◆ Dataset excerpts ◆

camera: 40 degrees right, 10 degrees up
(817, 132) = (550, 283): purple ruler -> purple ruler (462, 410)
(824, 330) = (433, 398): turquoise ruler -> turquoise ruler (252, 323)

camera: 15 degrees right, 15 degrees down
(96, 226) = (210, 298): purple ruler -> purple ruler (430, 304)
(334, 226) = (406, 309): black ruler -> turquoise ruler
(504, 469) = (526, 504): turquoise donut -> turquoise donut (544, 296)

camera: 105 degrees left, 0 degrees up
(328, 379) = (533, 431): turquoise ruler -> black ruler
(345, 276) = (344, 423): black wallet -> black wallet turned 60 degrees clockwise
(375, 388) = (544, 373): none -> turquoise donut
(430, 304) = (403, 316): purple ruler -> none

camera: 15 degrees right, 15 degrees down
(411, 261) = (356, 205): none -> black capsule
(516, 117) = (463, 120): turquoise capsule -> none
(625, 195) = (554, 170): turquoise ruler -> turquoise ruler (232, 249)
==
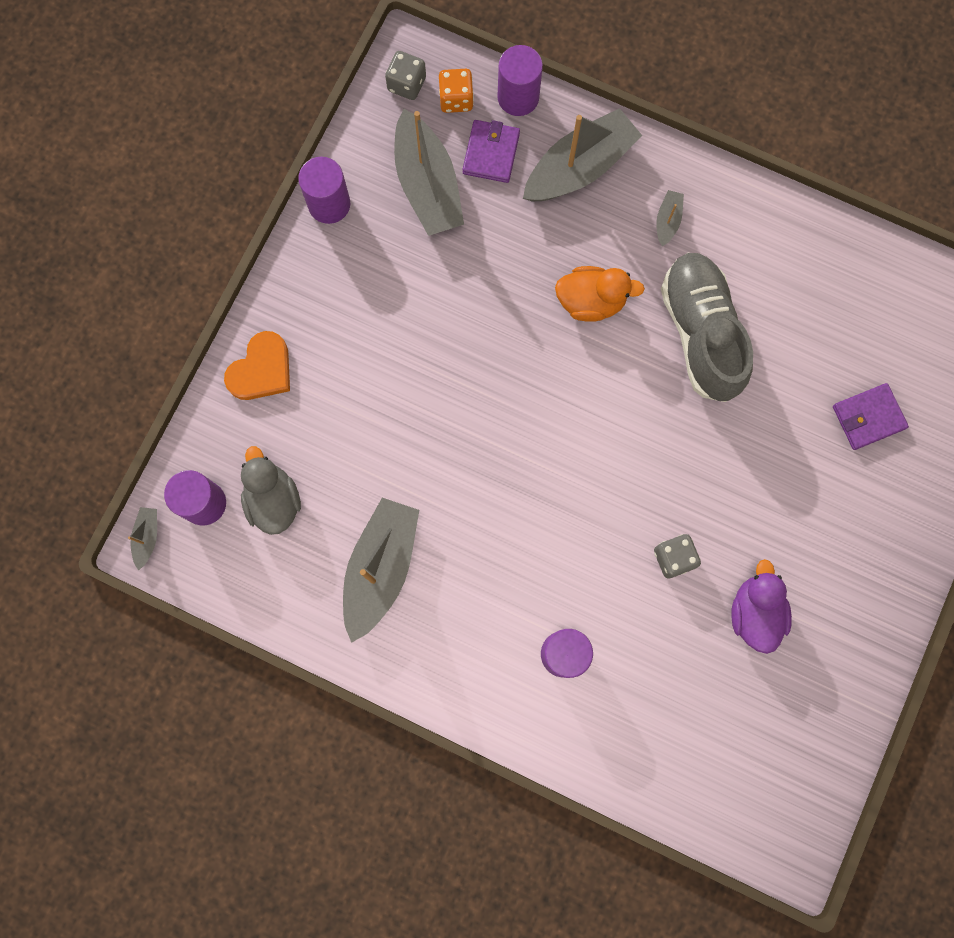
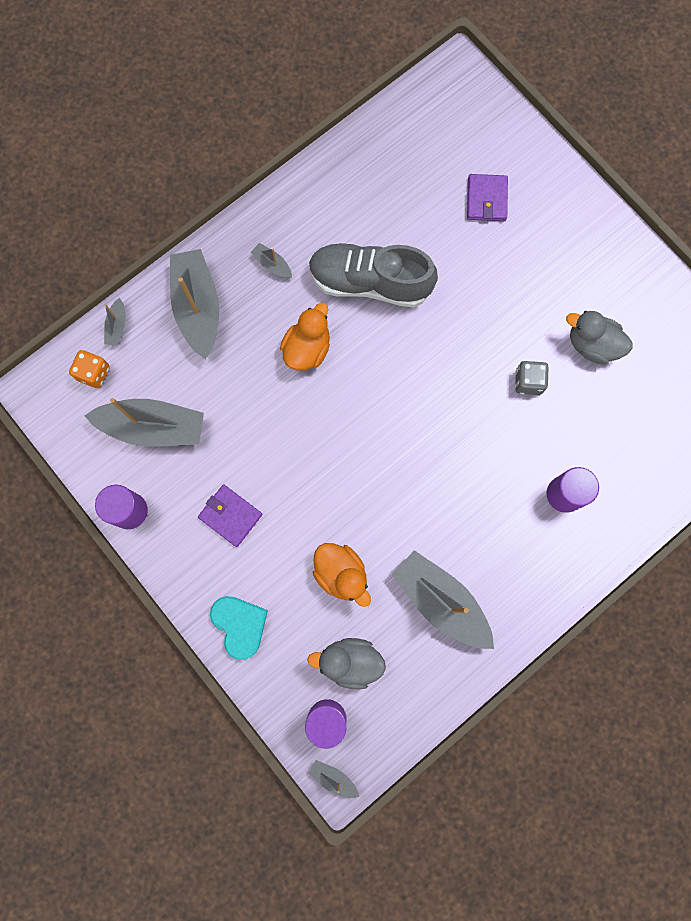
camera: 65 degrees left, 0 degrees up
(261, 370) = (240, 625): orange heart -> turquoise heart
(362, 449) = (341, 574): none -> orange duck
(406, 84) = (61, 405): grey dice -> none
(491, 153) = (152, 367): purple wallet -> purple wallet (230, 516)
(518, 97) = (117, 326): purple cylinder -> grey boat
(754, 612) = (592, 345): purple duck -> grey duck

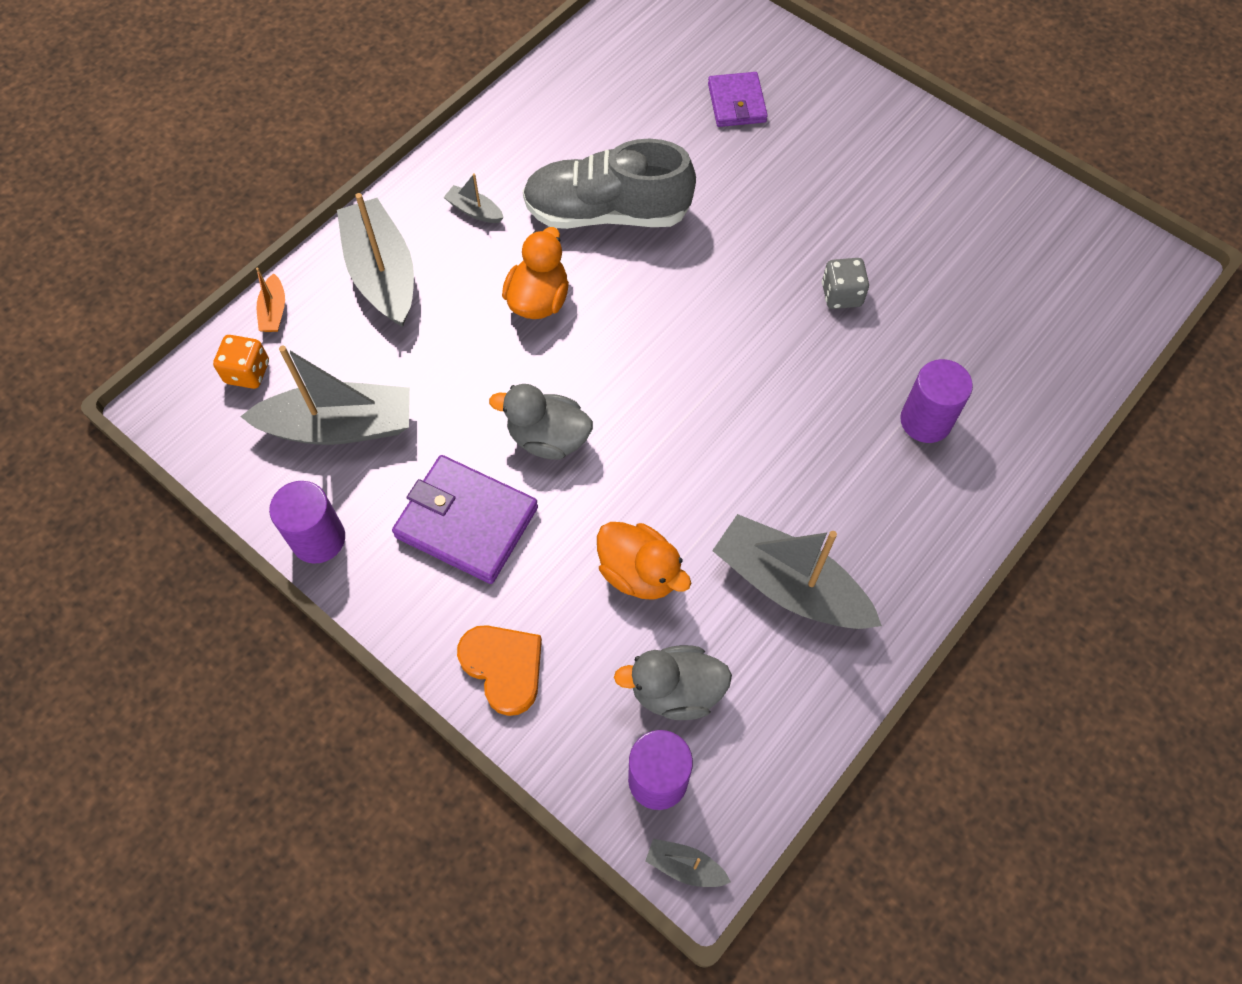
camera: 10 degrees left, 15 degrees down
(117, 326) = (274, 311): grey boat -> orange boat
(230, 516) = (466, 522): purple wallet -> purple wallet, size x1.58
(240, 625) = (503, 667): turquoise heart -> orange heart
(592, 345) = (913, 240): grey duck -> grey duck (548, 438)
--
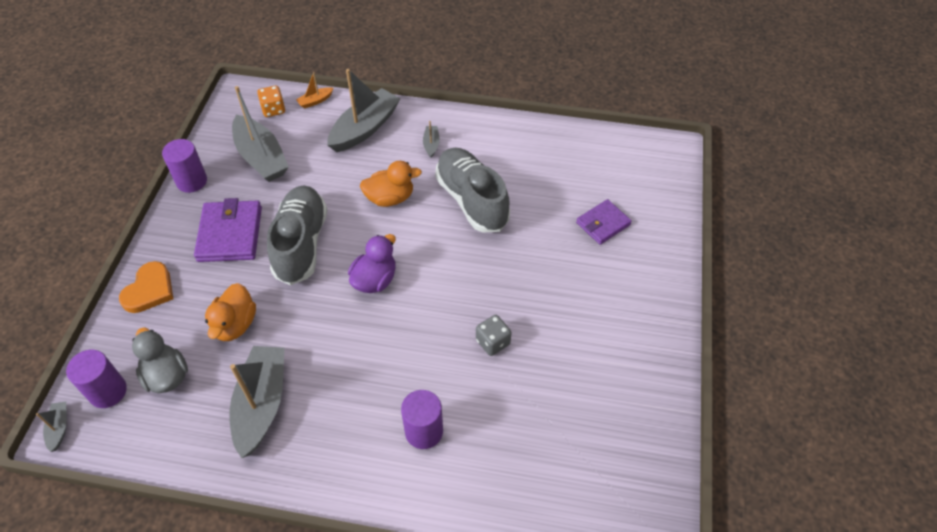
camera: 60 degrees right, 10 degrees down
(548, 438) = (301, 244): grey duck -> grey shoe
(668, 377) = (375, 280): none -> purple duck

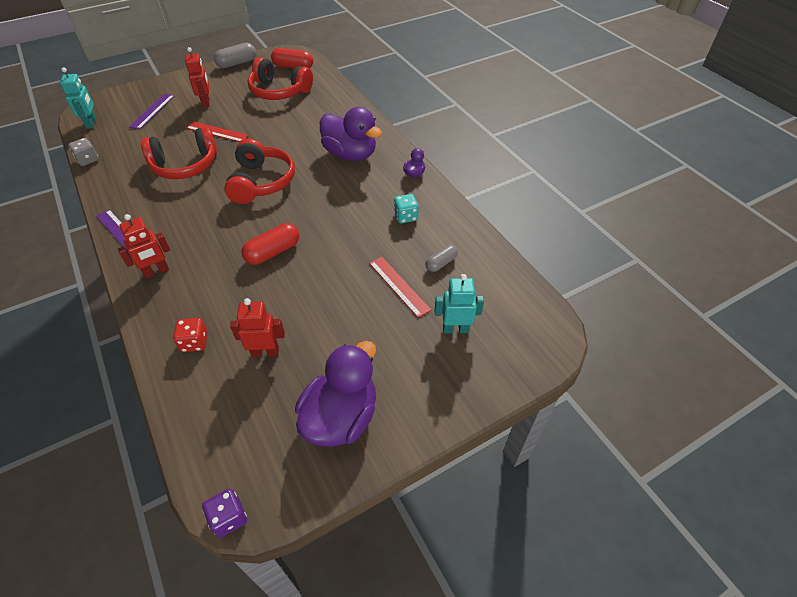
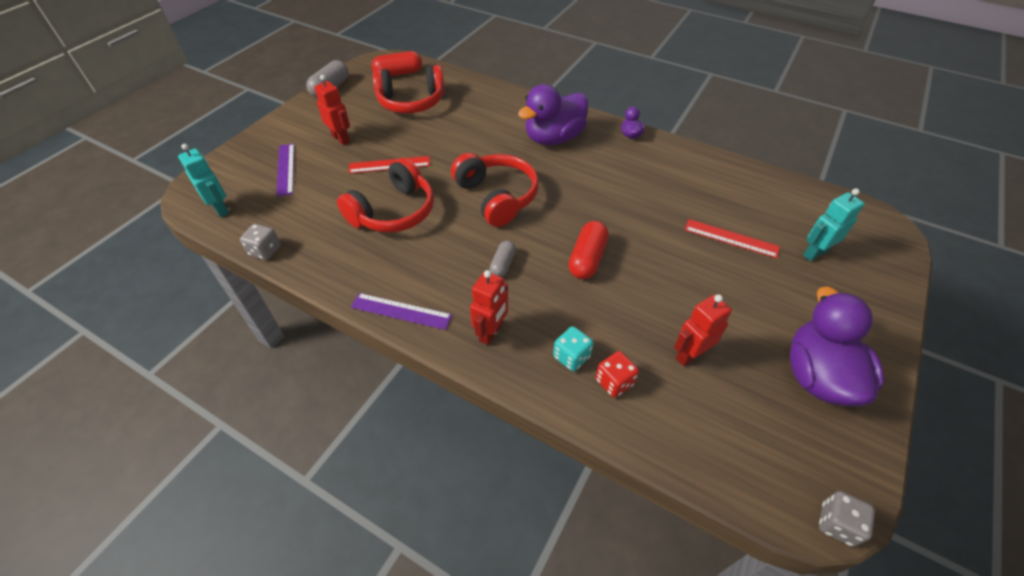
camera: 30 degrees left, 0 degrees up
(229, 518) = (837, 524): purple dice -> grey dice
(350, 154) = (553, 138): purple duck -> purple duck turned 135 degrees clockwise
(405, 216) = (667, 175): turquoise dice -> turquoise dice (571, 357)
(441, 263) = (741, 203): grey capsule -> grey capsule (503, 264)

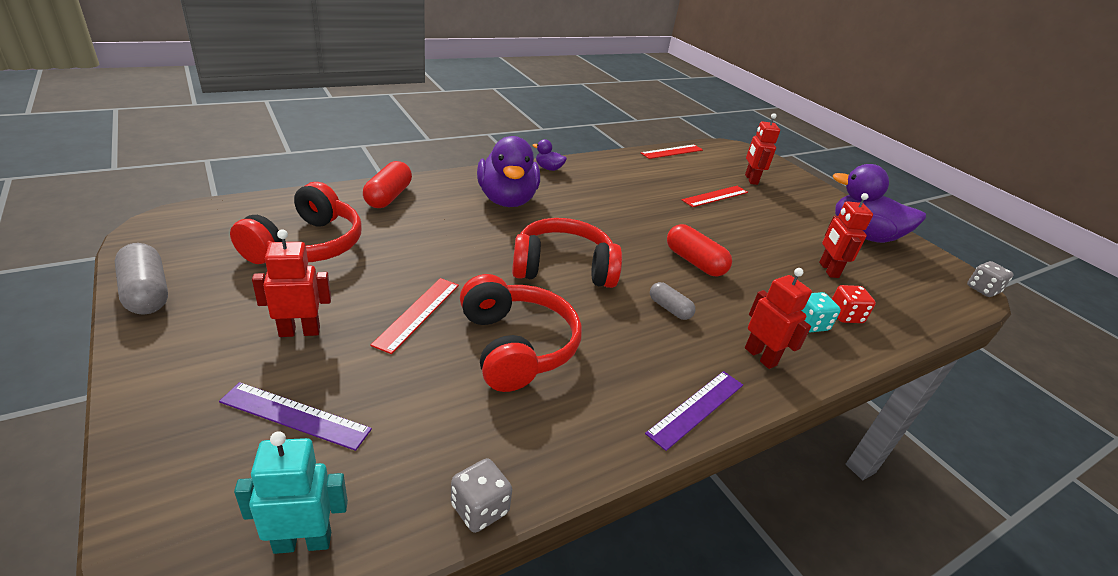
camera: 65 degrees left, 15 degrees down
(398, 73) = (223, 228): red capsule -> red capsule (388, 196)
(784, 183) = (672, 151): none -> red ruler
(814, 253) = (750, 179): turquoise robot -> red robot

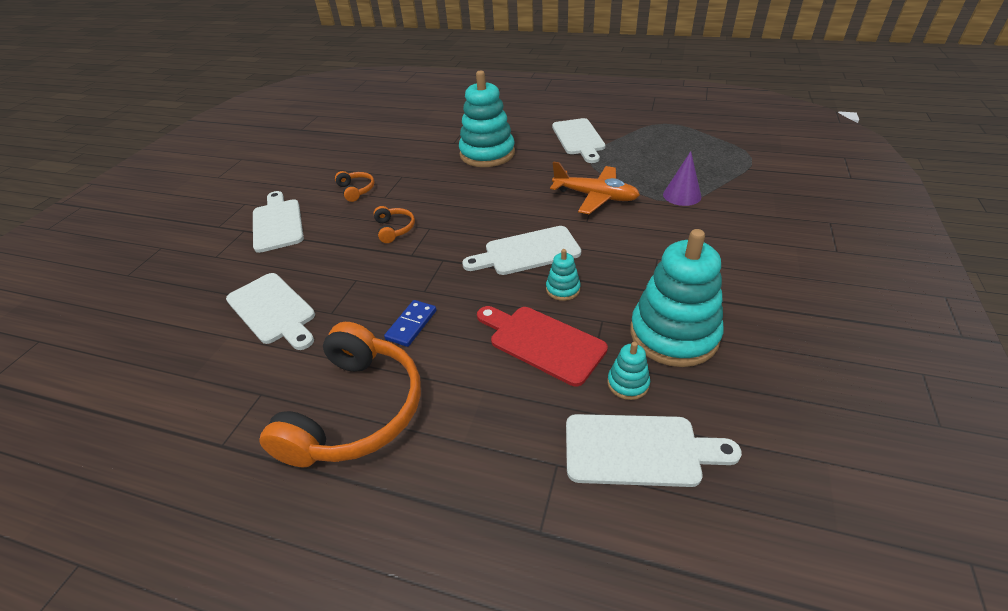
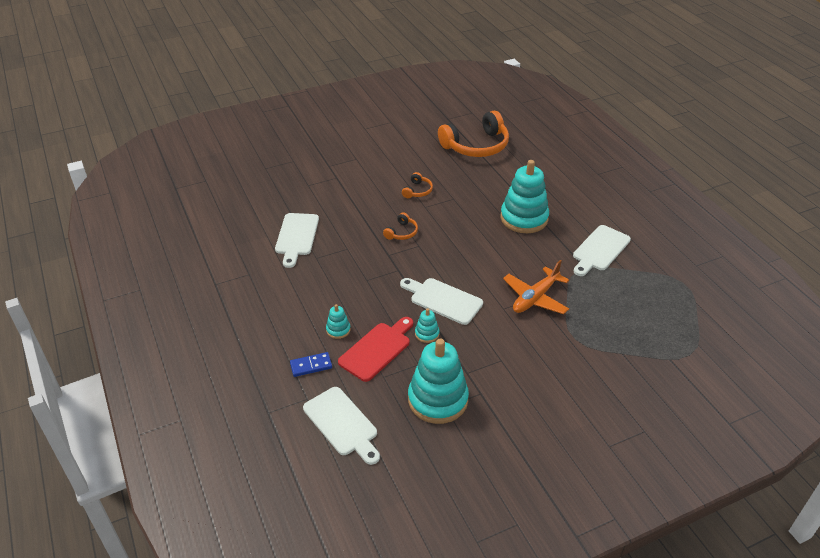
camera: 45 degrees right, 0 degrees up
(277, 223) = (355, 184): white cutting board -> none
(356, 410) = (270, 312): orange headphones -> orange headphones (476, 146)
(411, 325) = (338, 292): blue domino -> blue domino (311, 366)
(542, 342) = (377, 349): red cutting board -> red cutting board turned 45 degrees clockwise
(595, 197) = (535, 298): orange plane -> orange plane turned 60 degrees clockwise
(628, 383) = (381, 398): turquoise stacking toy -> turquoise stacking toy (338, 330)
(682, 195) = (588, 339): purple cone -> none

◆ Exercise objective ◆
Precisely the lines between those holding "camera: 40 degrees right, 10 degrees up" and "(345, 276) = (344, 423): black", inclusive, are to be reproduced from the listing above, with nothing added.

◆ Output for this exercise ◆
camera: 40 degrees right, 10 degrees up
(817, 132) = (550, 283): purple ruler -> purple ruler (462, 410)
(824, 330) = (433, 398): turquoise ruler -> turquoise ruler (252, 323)

camera: 15 degrees right, 15 degrees down
(96, 226) = (210, 298): purple ruler -> purple ruler (430, 304)
(334, 226) = (406, 309): black ruler -> turquoise ruler
(504, 469) = (526, 504): turquoise donut -> turquoise donut (544, 296)

camera: 105 degrees left, 0 degrees up
(328, 379) = (533, 431): turquoise ruler -> black ruler
(345, 276) = (344, 423): black wallet -> black wallet turned 60 degrees clockwise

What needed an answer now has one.